=== Section Start ===

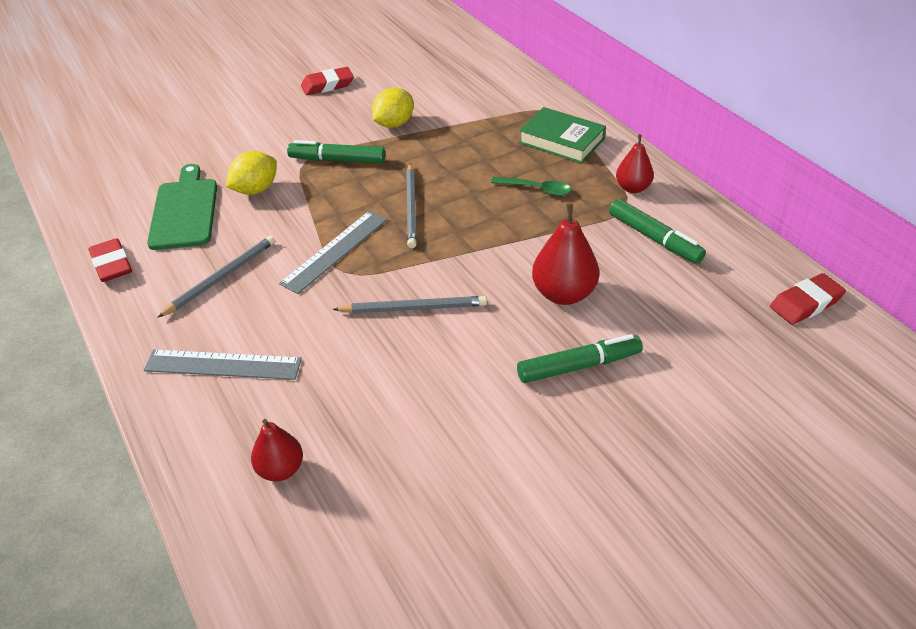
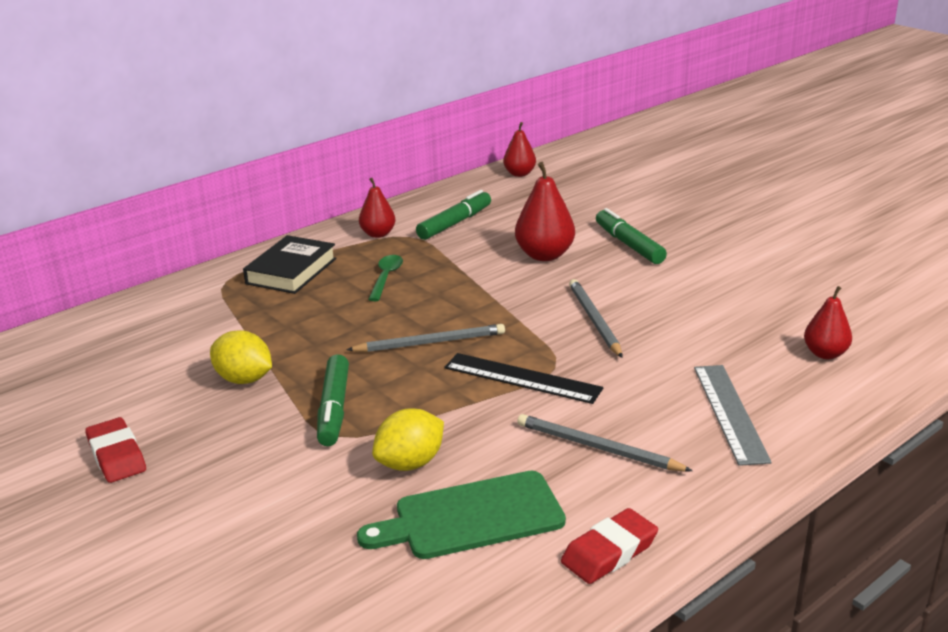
camera: 100 degrees left, 15 degrees down
(255, 190) = (410, 463): yellow lemon -> yellow lemon turned 75 degrees counterclockwise
(335, 251) = (522, 378): grey ruler -> black ruler
(561, 141) = (291, 271): green book -> black book
(805, 303) = (519, 174): red eraser -> red pear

=== Section End ===

◆ **The problem**
Your answer must be an exact transcription of every entry, minus the pictures.

◆ **Exercise answer**
camera: 100 degrees left, 15 degrees down
(255, 190) = (410, 463): yellow lemon -> yellow lemon turned 75 degrees counterclockwise
(335, 251) = (522, 378): grey ruler -> black ruler
(561, 141) = (291, 271): green book -> black book
(805, 303) = (519, 174): red eraser -> red pear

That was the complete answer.